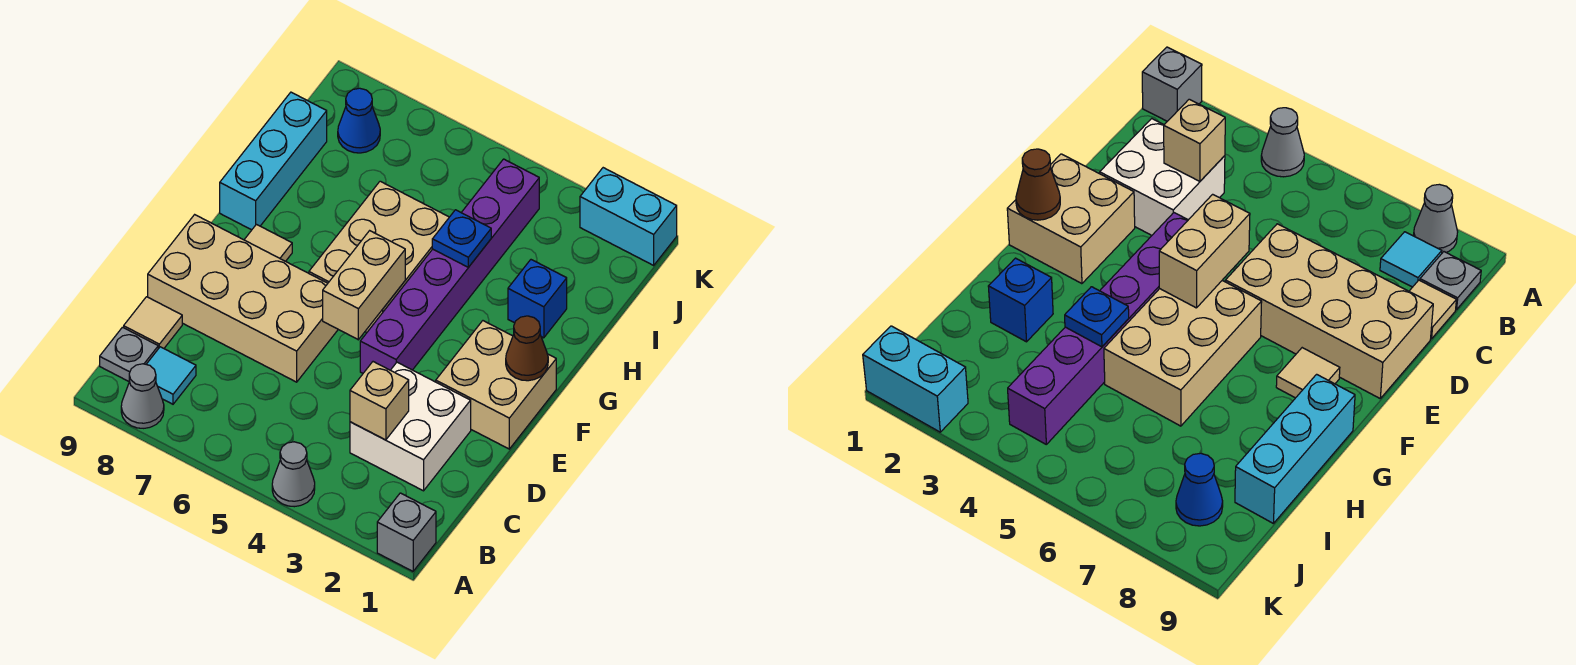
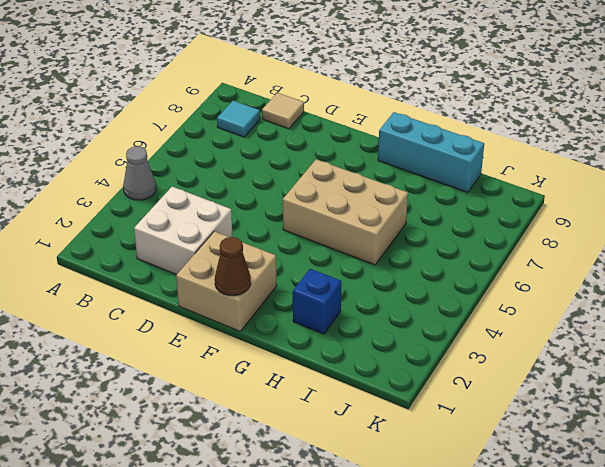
none -> grey brick A1 level 1
none -> grey cone A8 level 1
none -> grey plate B9 level 1

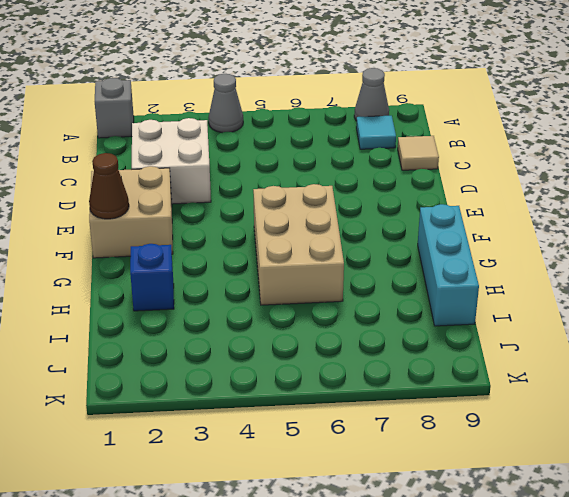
none -> grey plate B9 level 1
none -> tan brick D6:E9 level 1
none -> purple brick E4:J4 level 1

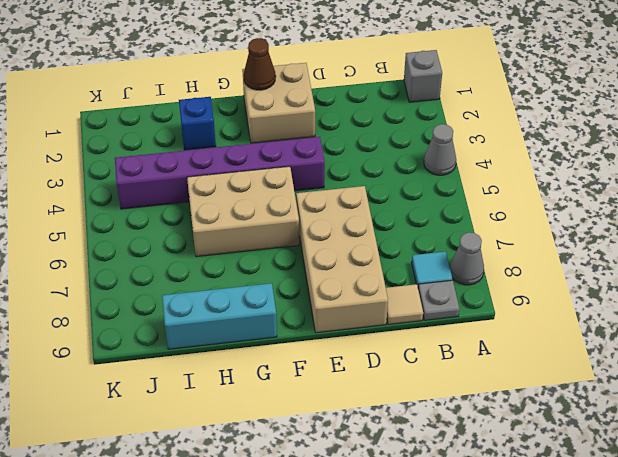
none -> white brick C2:D3 level 1
none -> tan tile F8 level 1
none -> blue cone J8 level 1

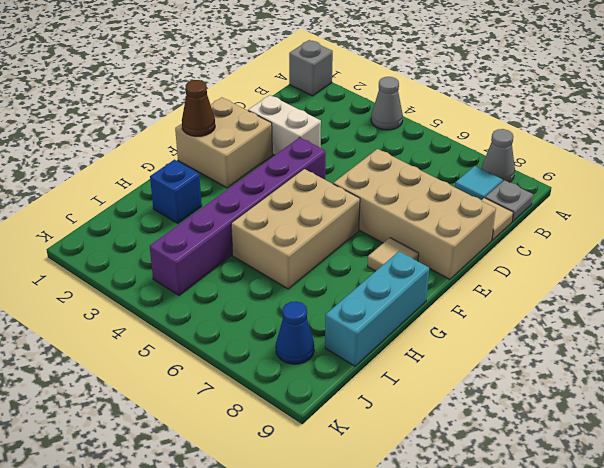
white brick D2:D3 level 1 -> white brick C2:D3 level 1
none -> cyan brick K1:K2 level 1
none -> tan brick C3 level 2
none -> tan brick E5:F5 level 2

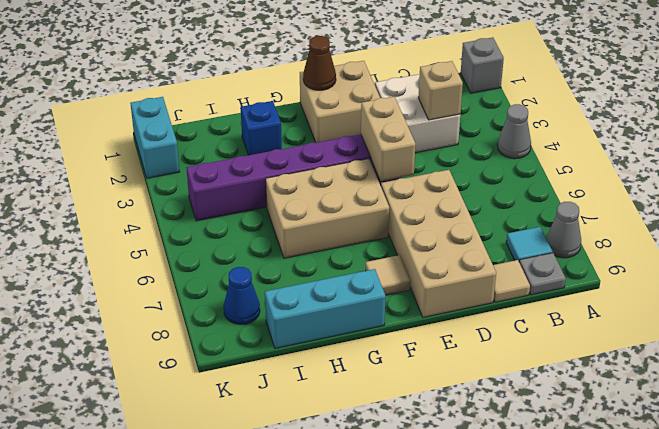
tan brick E4:E5 level 2 -> tan brick E5:F5 level 2
none -> blue plate H4 level 2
────────────────
■ ACTIVITY
A verbatim copy of the data, with all pictures omitted, is the required output.

■ RESULT BELOW
none -> grey brick A1 level 1
none -> grey cone A8 level 1
none -> grey plate B9 level 1

none -> grey plate B9 level 1
none -> tan brick D6:E9 level 1
none -> purple brick E4:J4 level 1

none -> white brick C2:D3 level 1
none -> tan tile F8 level 1
none -> blue cone J8 level 1

white brick D2:D3 level 1 -> white brick C2:D3 level 1
none -> cyan brick K1:K2 level 1
none -> tan brick C3 level 2
none -> tan brick E5:F5 level 2

tan brick E4:E5 level 2 -> tan brick E5:F5 level 2
none -> blue plate H4 level 2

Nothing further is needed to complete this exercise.